- [Task details] The records below are to be output exactly, except for their pictures.

- [Records shown]

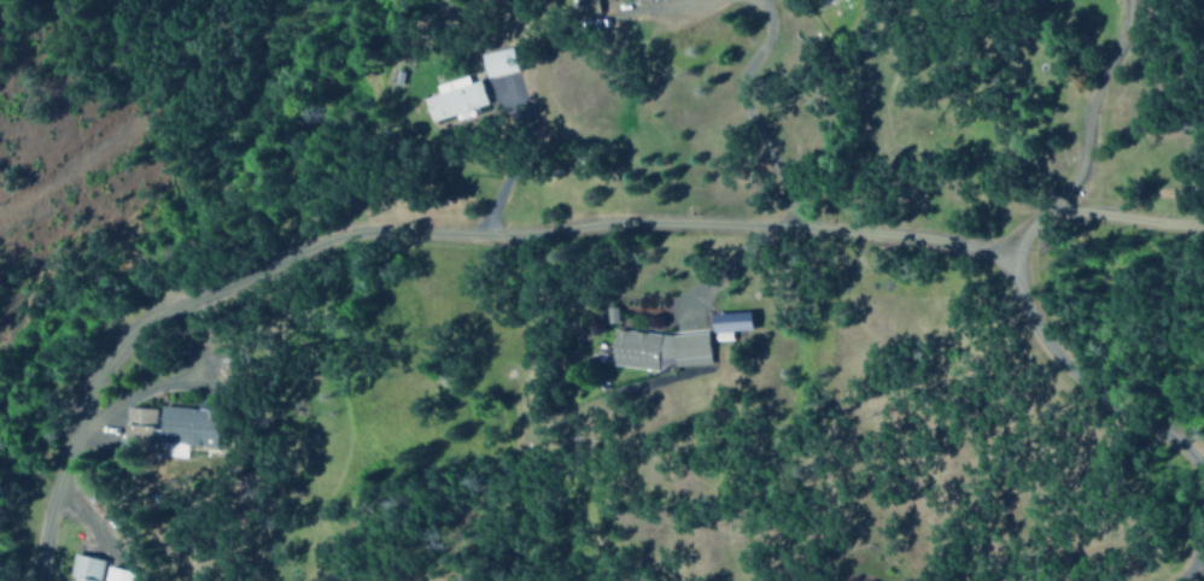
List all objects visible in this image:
building: (495, 62)
building: (500, 84)
building: (450, 98)
road: (1083, 146)
road: (630, 229)
building: (727, 322)
building: (654, 349)
building: (166, 427)
building: (82, 568)
building: (114, 574)

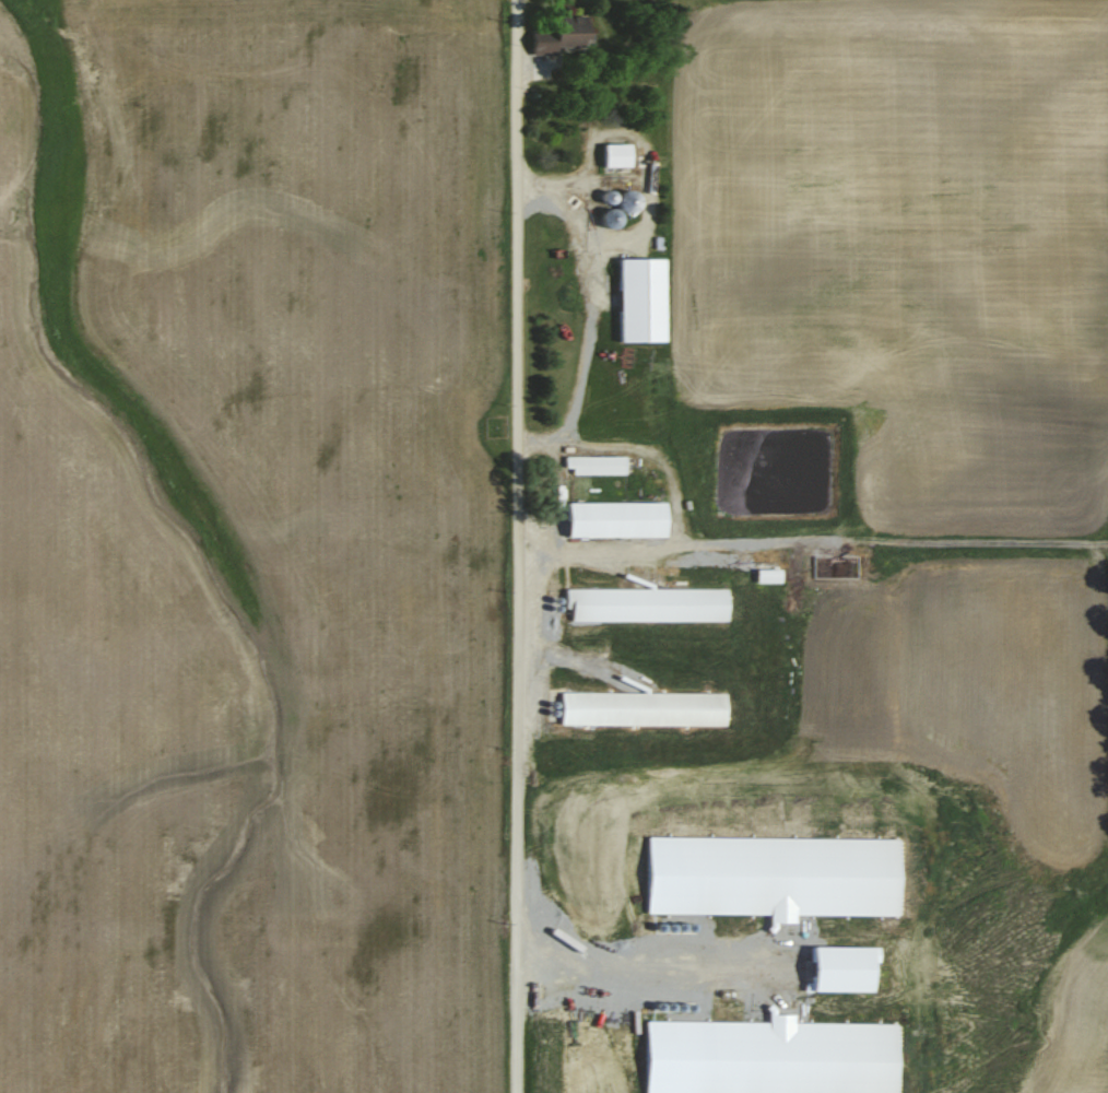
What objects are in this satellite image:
building: (566, 33)
building: (619, 153)
building: (645, 298)
building: (598, 464)
road: (675, 498)
building: (620, 517)
road: (519, 546)
building: (650, 602)
building: (647, 706)

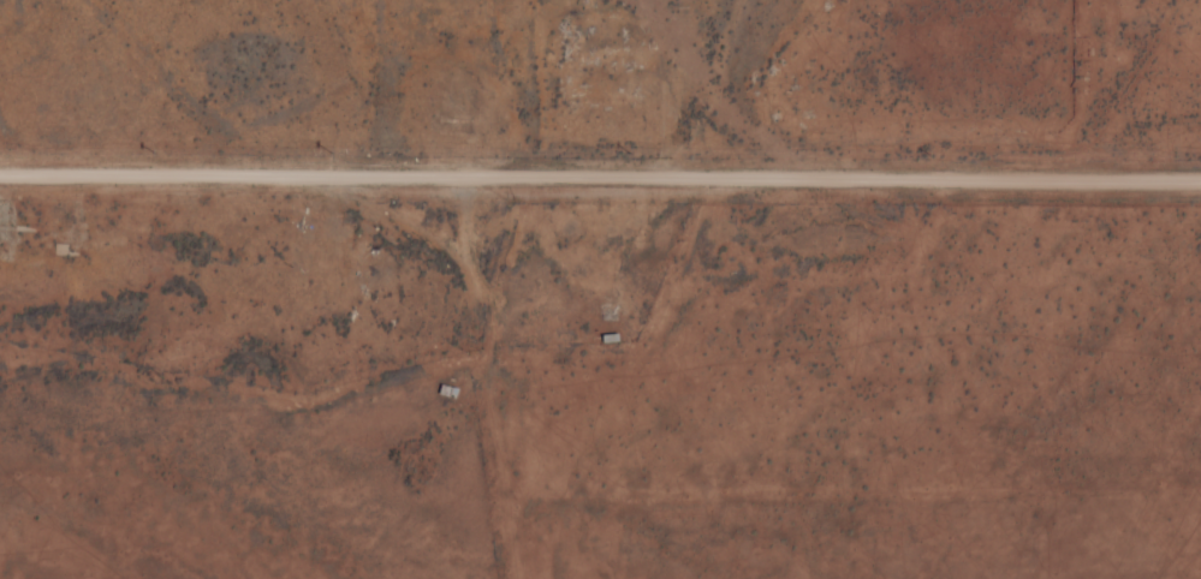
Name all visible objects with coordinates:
road: (600, 177)
road: (492, 377)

- [Output of the task]
List all objects visible in this image:
building: (495, 62)
building: (500, 84)
building: (450, 98)
road: (1083, 146)
road: (630, 229)
building: (727, 322)
building: (654, 349)
building: (166, 427)
building: (82, 568)
building: (114, 574)

What objects are in this satellite image:
building: (566, 33)
building: (619, 153)
building: (645, 298)
building: (598, 464)
road: (675, 498)
building: (620, 517)
road: (519, 546)
building: (650, 602)
building: (647, 706)

Name all visible objects with coordinates:
road: (600, 177)
road: (492, 377)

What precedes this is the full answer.